[Spatial object tracking data]
-=-=-=-=-
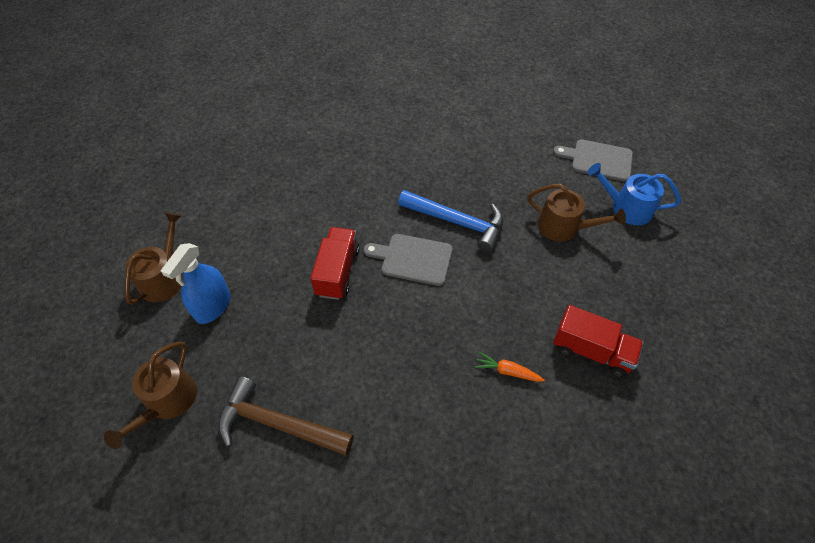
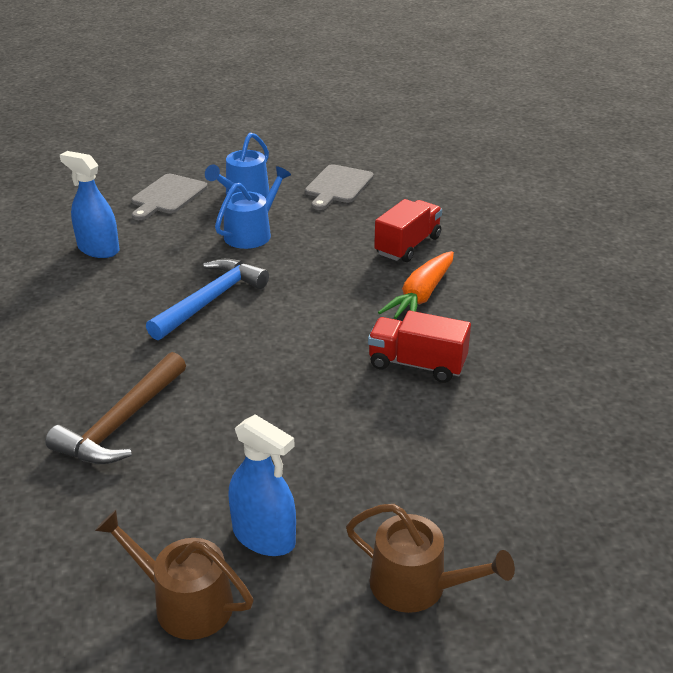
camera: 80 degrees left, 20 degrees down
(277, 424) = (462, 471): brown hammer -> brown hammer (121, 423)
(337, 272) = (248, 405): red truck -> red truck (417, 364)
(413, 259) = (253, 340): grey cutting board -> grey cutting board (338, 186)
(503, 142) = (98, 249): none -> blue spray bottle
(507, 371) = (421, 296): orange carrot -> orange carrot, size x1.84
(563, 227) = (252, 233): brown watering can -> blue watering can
-=-=-=-=-
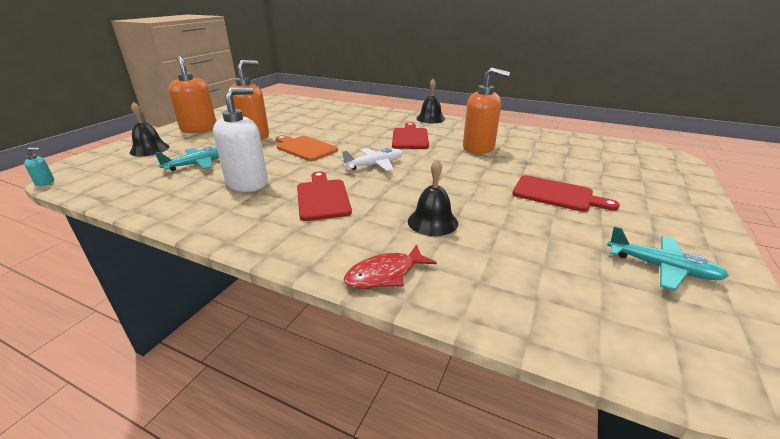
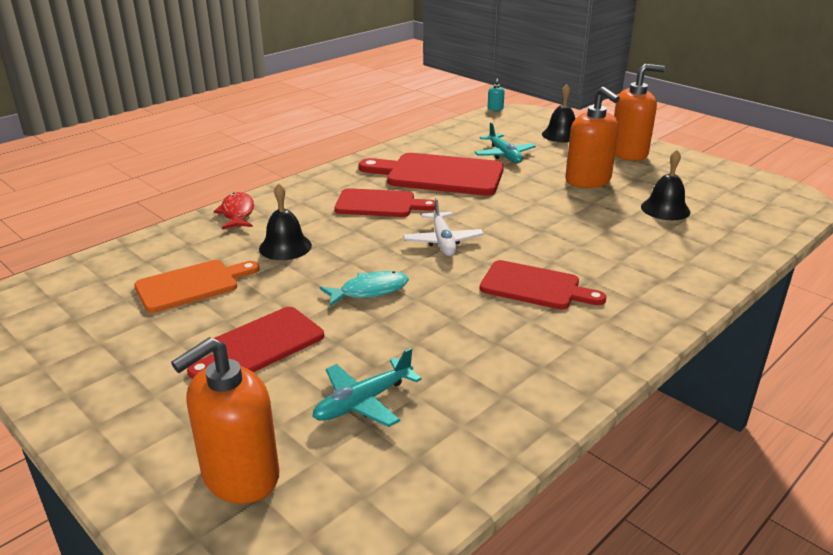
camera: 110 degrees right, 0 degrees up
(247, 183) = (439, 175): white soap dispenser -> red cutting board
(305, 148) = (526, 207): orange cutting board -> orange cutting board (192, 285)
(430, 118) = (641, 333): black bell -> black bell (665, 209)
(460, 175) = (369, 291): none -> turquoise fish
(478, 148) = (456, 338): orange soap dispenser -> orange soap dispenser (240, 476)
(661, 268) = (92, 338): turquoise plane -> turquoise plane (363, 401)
-=-=-=-=-
> Goal of the exercise: What are the lines, exactly as written above, from the line with "camera: 80 degrees left, 20 degrees down" to the line with "(413, 259) = (253, 340): grey", both included? Output only those.

> Answer space:
camera: 80 degrees left, 20 degrees down
(277, 424) = (462, 471): brown hammer -> brown hammer (121, 423)
(337, 272) = (248, 405): red truck -> red truck (417, 364)
(413, 259) = (253, 340): grey cutting board -> grey cutting board (338, 186)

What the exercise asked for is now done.